What needs to be done
Please reproduce exactly the line that contains "moved: wazon [biały]" and every line after it through the end of the records below, adding nothing else.

Recorded information below:

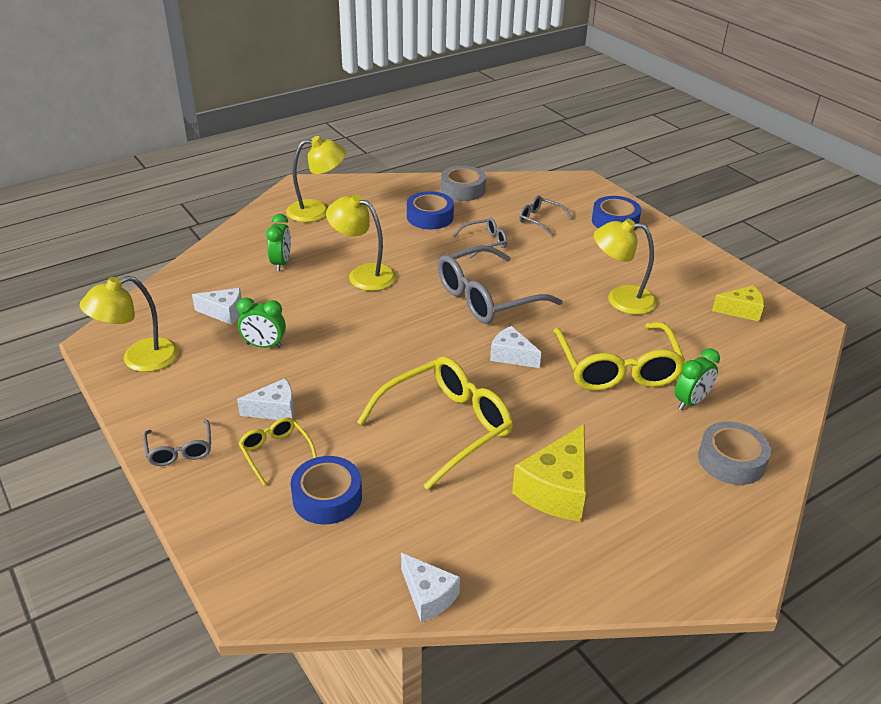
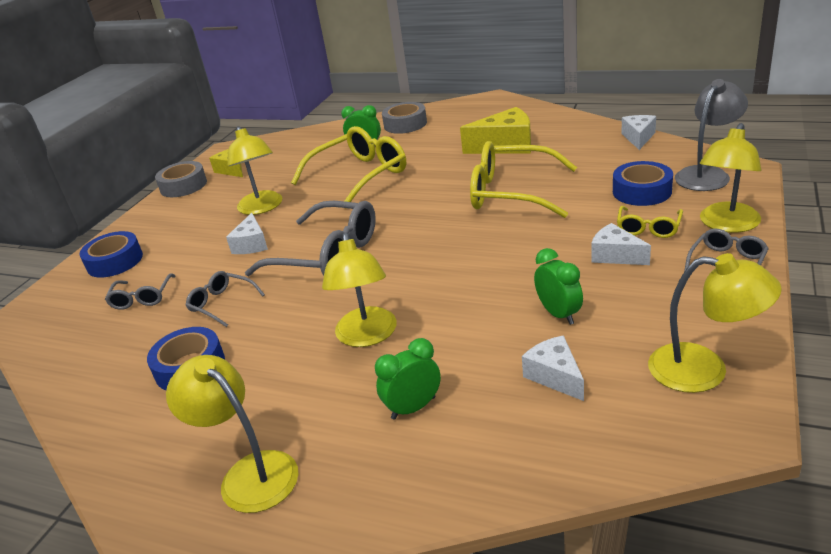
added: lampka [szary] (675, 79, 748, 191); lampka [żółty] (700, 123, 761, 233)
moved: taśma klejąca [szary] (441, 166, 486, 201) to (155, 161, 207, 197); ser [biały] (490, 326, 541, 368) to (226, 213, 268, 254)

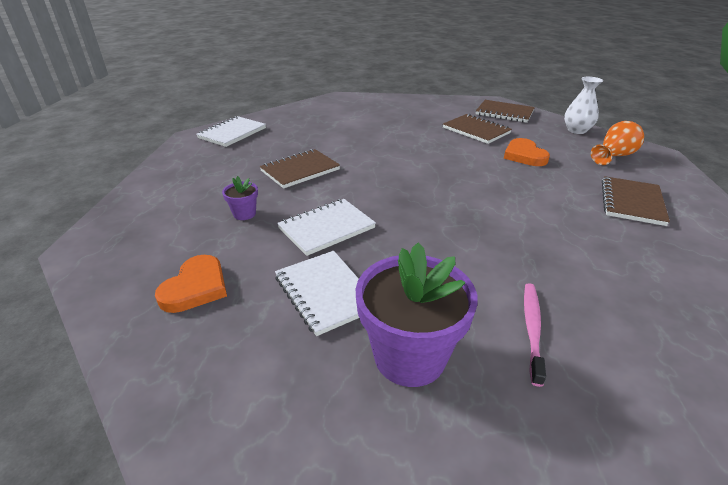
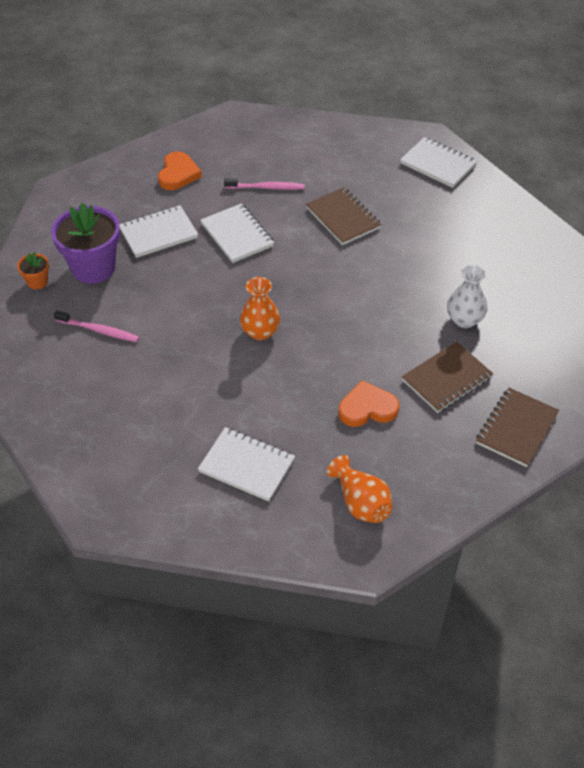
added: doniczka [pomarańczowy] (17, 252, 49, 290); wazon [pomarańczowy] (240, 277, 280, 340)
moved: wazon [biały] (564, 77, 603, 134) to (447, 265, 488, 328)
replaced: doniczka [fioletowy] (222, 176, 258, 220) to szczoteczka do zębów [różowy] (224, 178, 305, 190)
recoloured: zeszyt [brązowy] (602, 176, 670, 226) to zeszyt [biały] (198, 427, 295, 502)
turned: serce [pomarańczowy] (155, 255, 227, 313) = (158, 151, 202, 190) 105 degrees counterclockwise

End of Recorded information.

Exercise solution
moved: wazon [biały] (564, 77, 603, 134) to (447, 265, 488, 328)
replaced: doniczka [fioletowy] (222, 176, 258, 220) to szczoteczka do zębów [różowy] (224, 178, 305, 190)
recoloured: zeszyt [brązowy] (602, 176, 670, 226) to zeszyt [biały] (198, 427, 295, 502)
turned: serce [pomarańczowy] (155, 255, 227, 313) = (158, 151, 202, 190) 105 degrees counterclockwise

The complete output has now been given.